# WORK REQUIRED
The reply must consist of the complete listing, reproduced exactly, with no images included.

# DATA EXCERPT
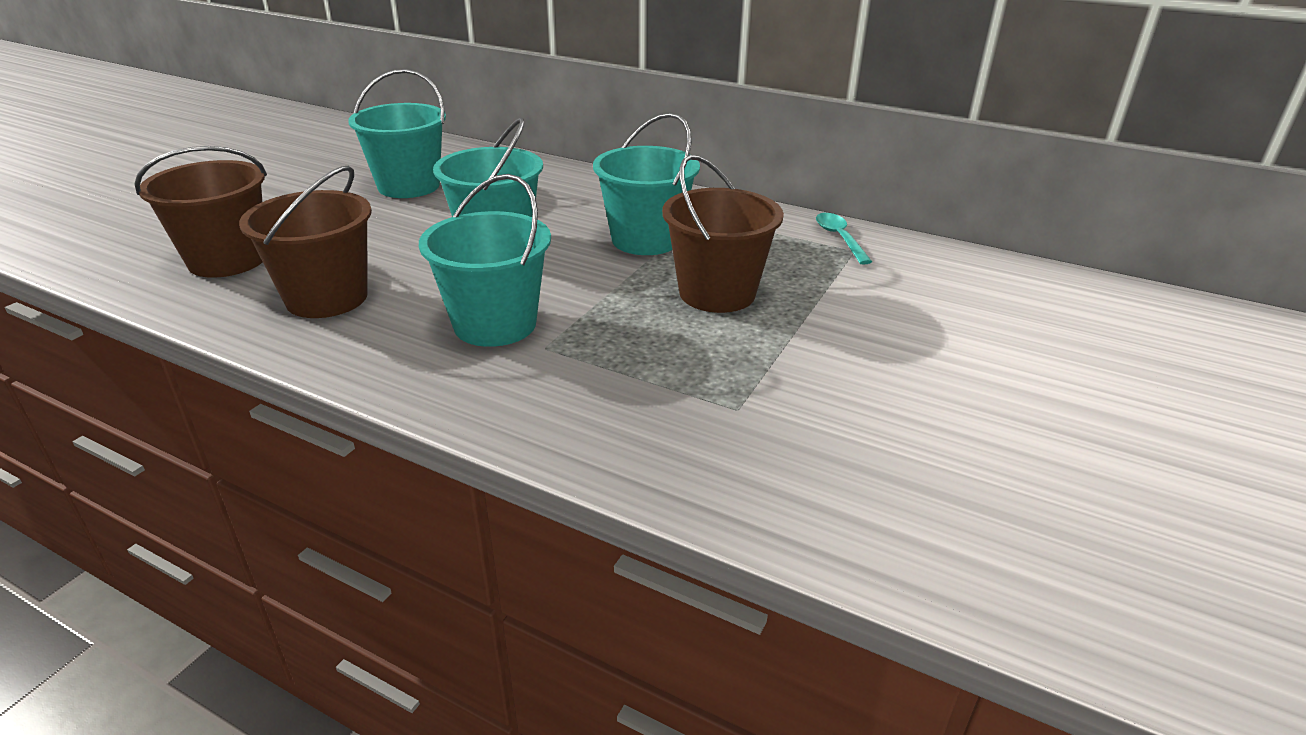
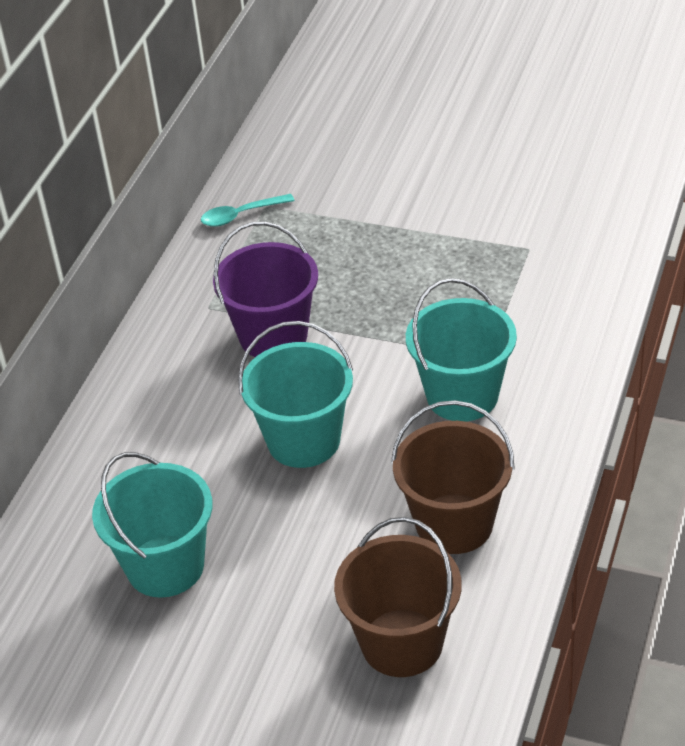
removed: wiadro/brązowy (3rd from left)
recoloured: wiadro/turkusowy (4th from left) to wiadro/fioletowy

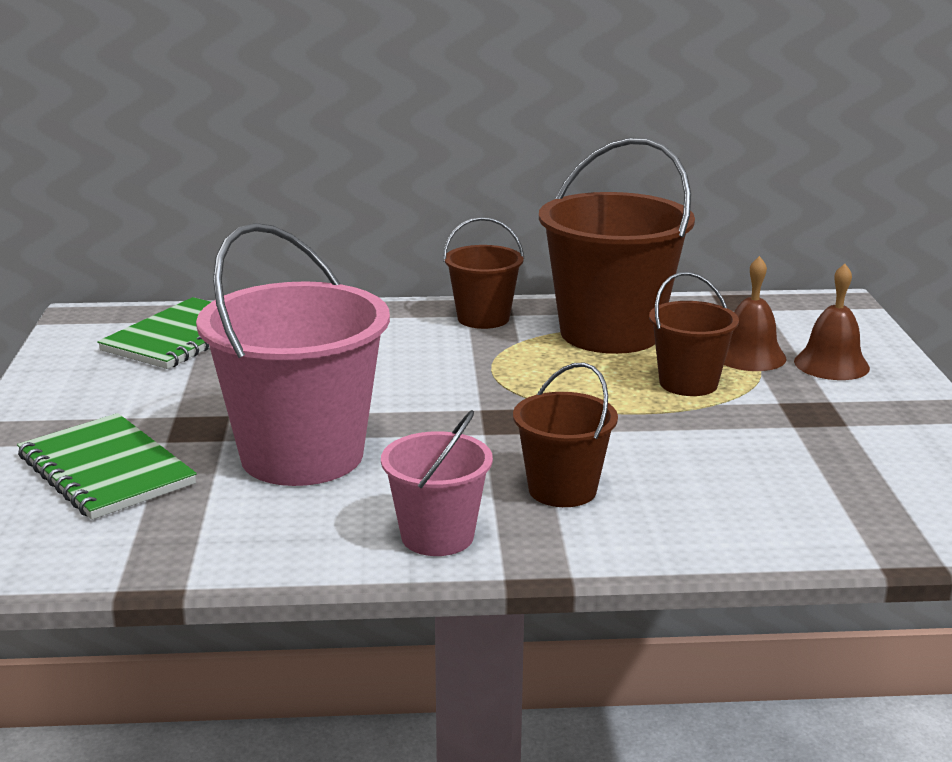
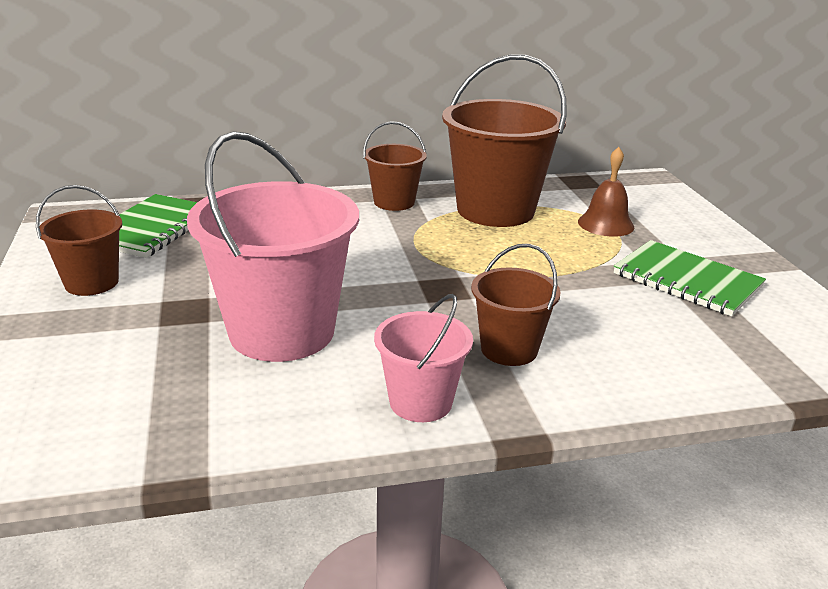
removed: dzwonek/brązowy (2nd from left)
moved: zeszyt/zielony (1st from left in the first image) to zeszyt/zielony (2nd from left); wiadro/brązowy (4th from left in the first image) to wiadro/brązowy (1st from left)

# TASK RESULT
removed: wiadro/brązowy (3rd from left)
recoloured: wiadro/turkusowy (4th from left) to wiadro/fioletowy

removed: dzwonek/brązowy (2nd from left)
moved: zeszyt/zielony (1st from left in the first image) to zeszyt/zielony (2nd from left); wiadro/brązowy (4th from left in the first image) to wiadro/brązowy (1st from left)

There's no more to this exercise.